__TASK TO CARRY OUT__
Your answer should repeat exactly the lines from the one holding "SERVO1 pin GND: GND -> none" through the end of the data, and it should contain no pictures.

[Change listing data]

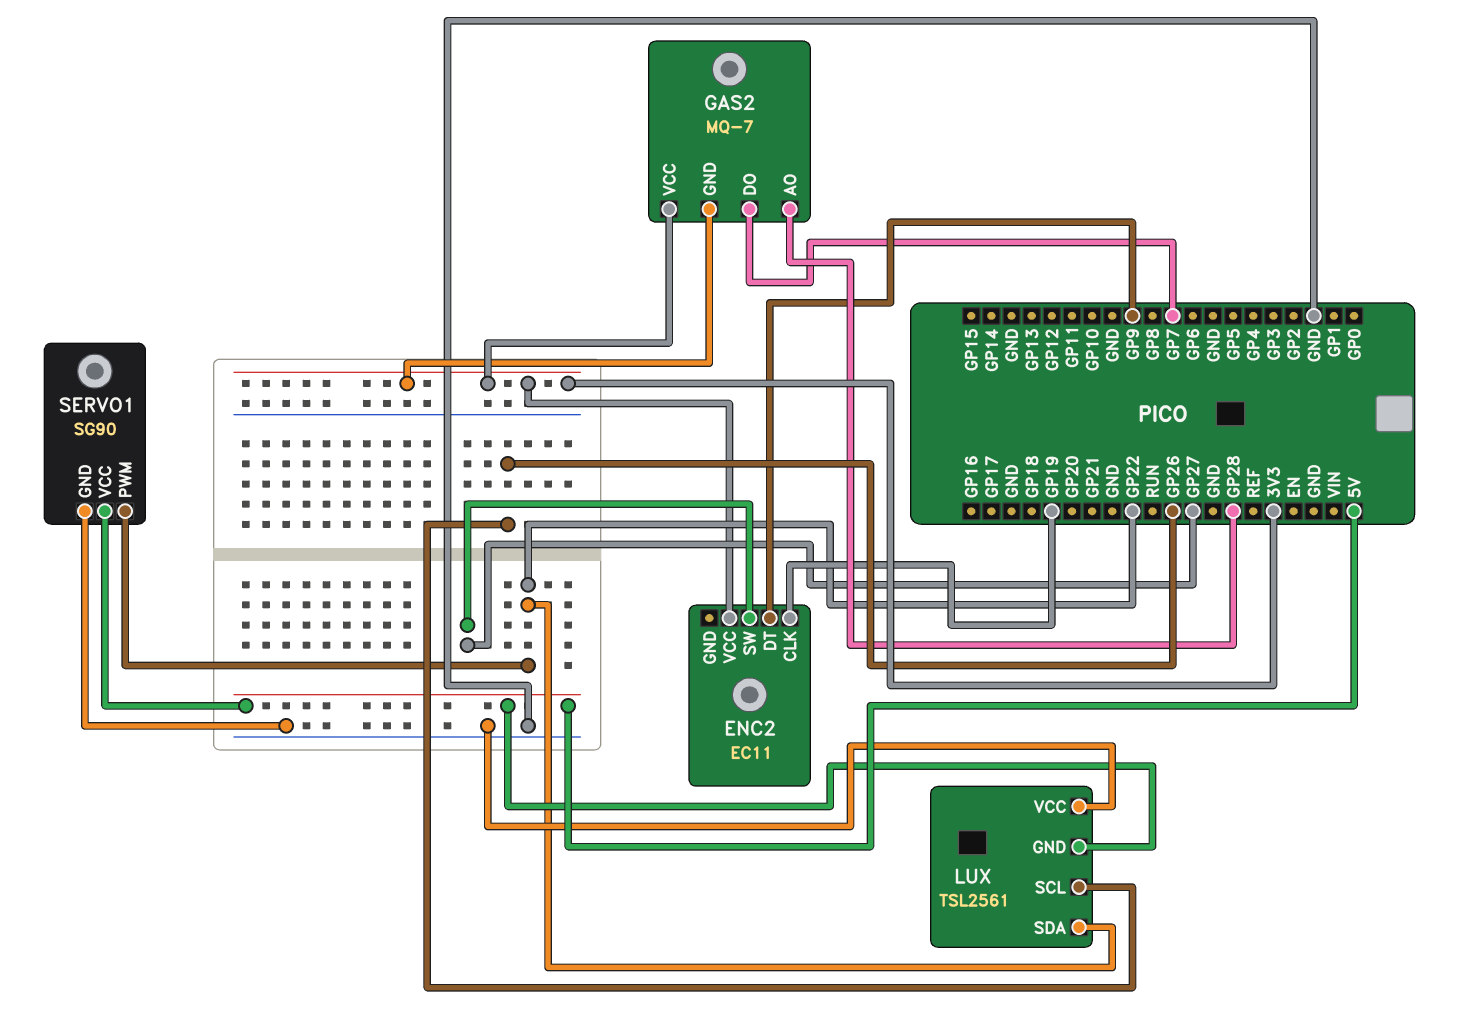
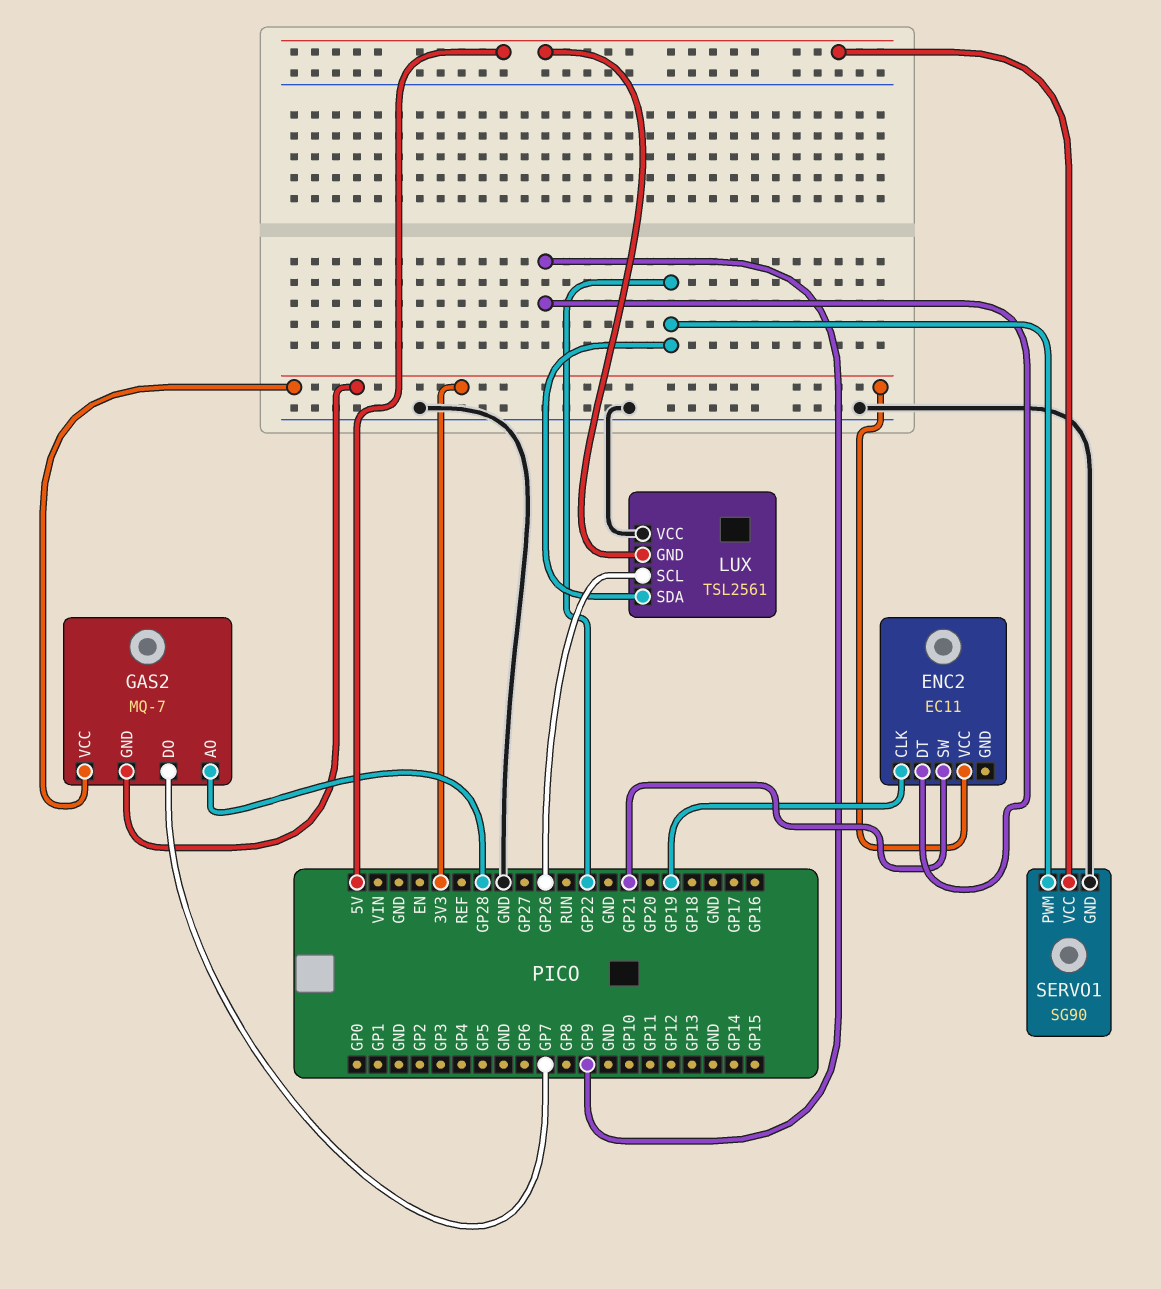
ENC2 pin SW: GP27 -> GP21

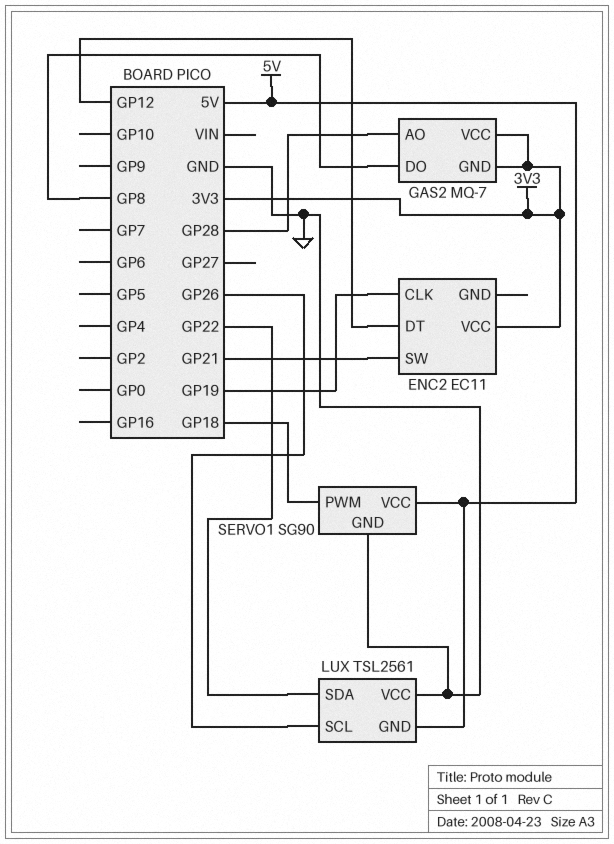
ENC2 pin DT: GP9 -> GP12
GAS2 pin DO: GP7 -> GP8
SERVO1 pin PWM: GP22 -> GP18

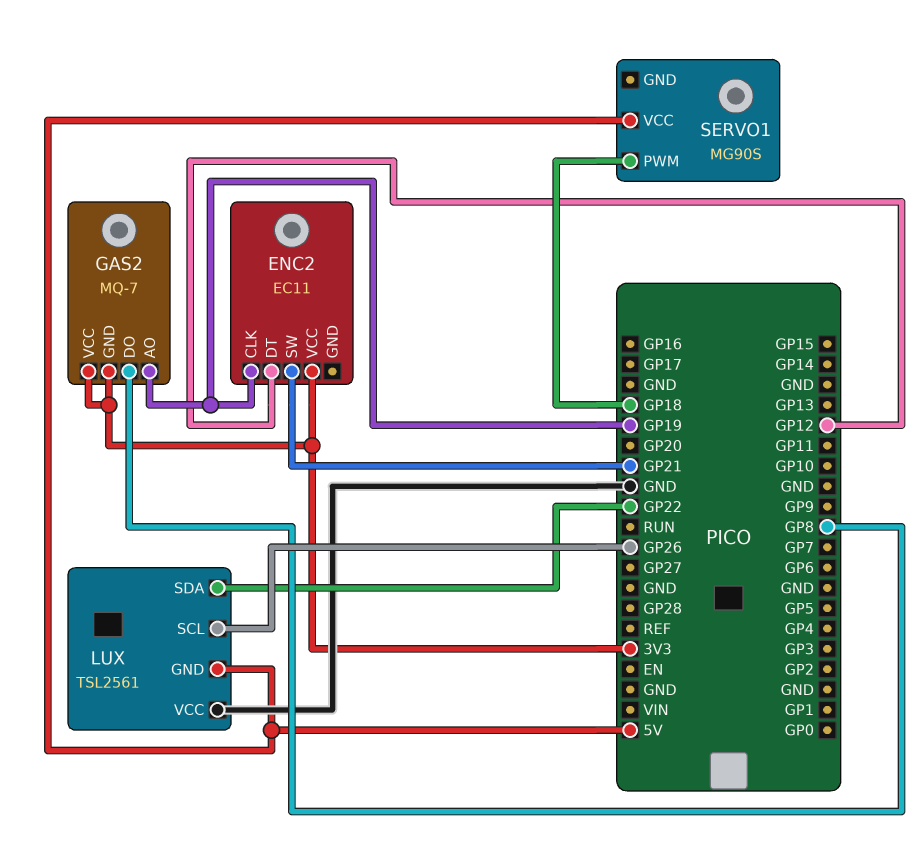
GAS2 pin AO: GP28 -> GP19
SERVO1: SG90 -> MG90S
SERVO1 pin GND: GND -> none

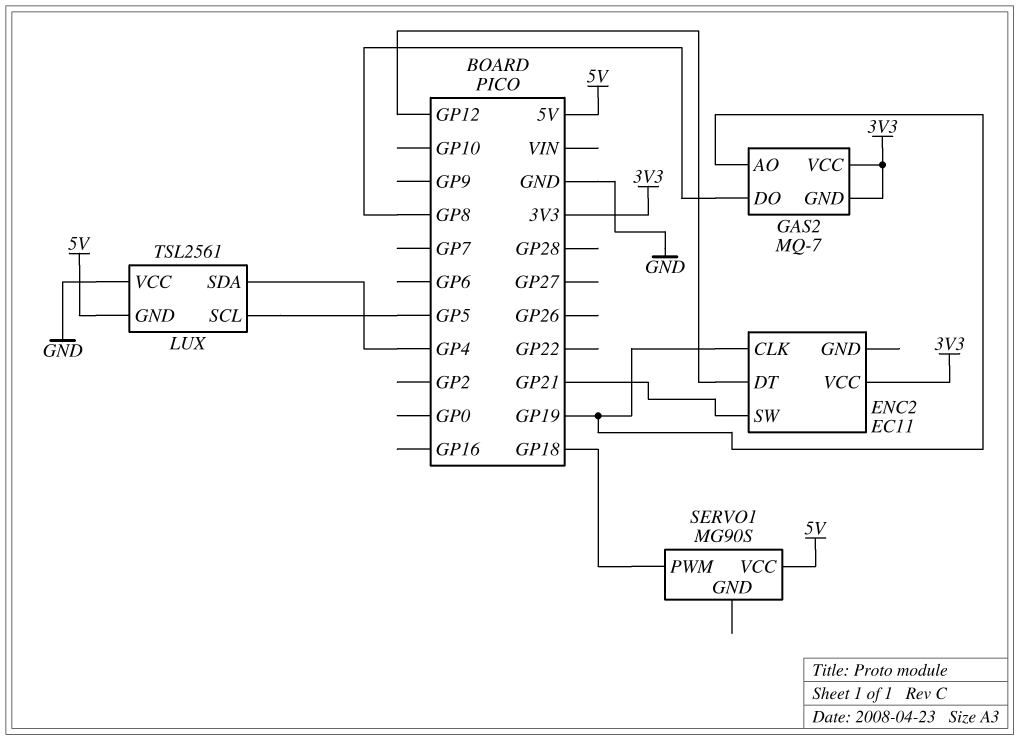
LUX pin SCL: GP26 -> GP5
LUX pin SDA: GP22 -> GP4

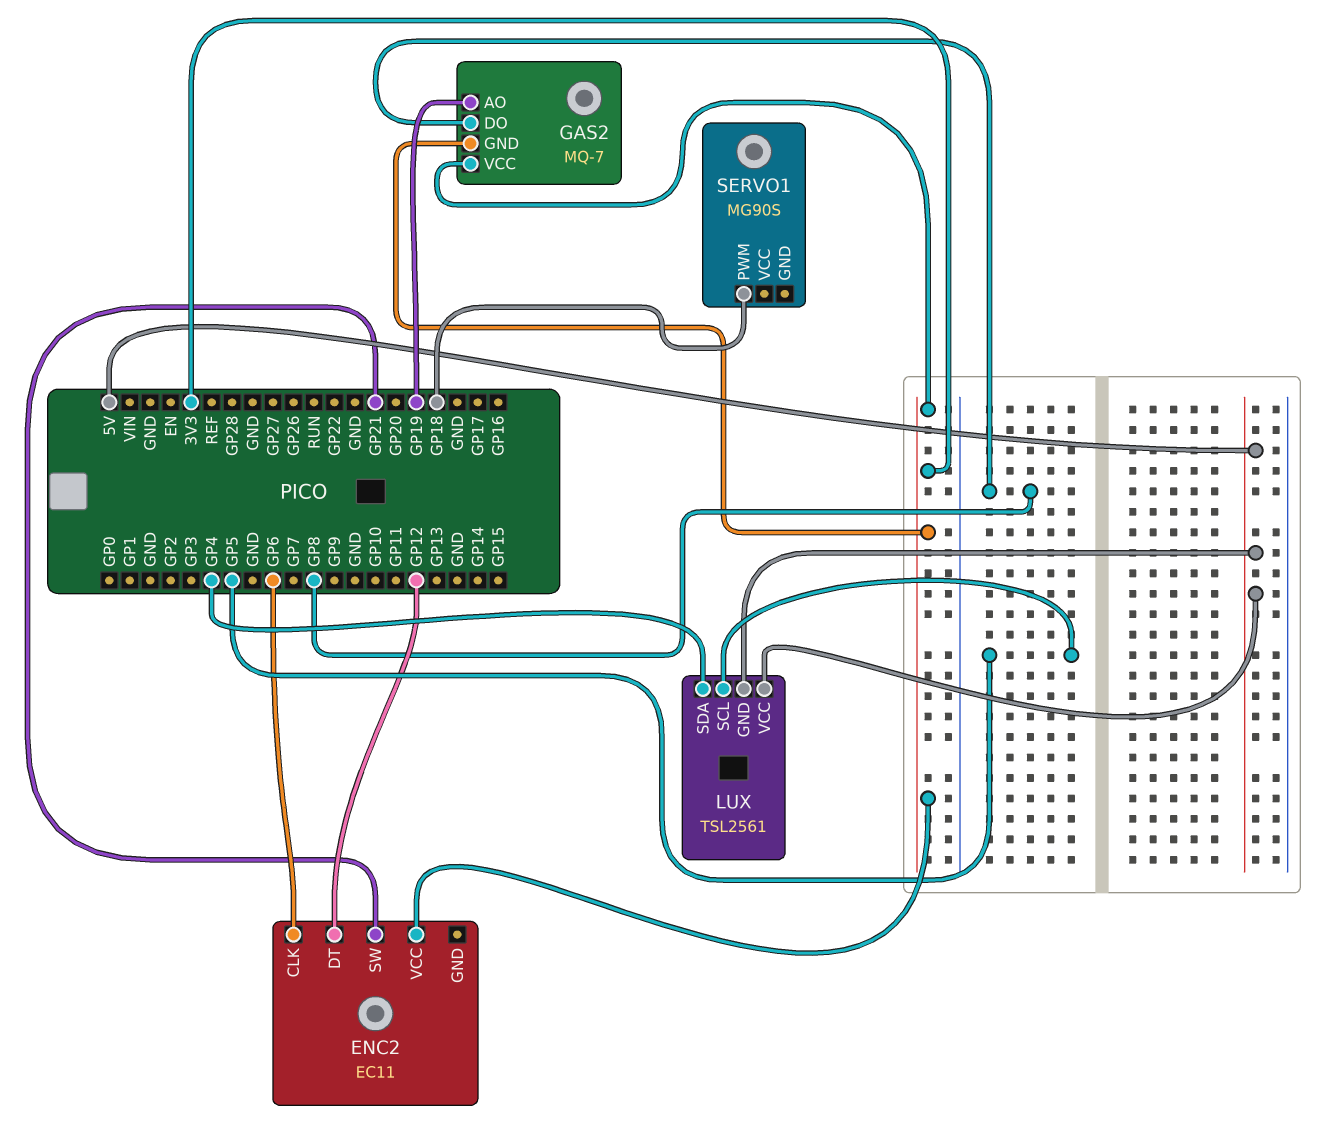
ENC2 pin CLK: GP19 -> GP6
LUX pin VCC: GND -> 5V
SERVO1 pin VCC: 5V -> none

__ANSWER BOX__
SERVO1 pin GND: GND -> none

LUX pin SCL: GP26 -> GP5
LUX pin SDA: GP22 -> GP4

ENC2 pin CLK: GP19 -> GP6
LUX pin VCC: GND -> 5V
SERVO1 pin VCC: 5V -> none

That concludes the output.